### Data excerpts
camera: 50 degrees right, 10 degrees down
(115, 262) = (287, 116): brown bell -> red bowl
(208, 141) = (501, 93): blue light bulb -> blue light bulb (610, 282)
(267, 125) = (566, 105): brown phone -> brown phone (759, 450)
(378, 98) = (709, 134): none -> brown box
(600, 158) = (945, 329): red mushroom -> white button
--
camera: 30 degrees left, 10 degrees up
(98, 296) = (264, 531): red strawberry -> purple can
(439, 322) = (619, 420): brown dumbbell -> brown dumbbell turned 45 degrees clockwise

### Required action
Pull every line containing "camera" out of the entries.

### Solution
camera: 50 degrees right, 10 degrees down
camera: 30 degrees left, 10 degrees up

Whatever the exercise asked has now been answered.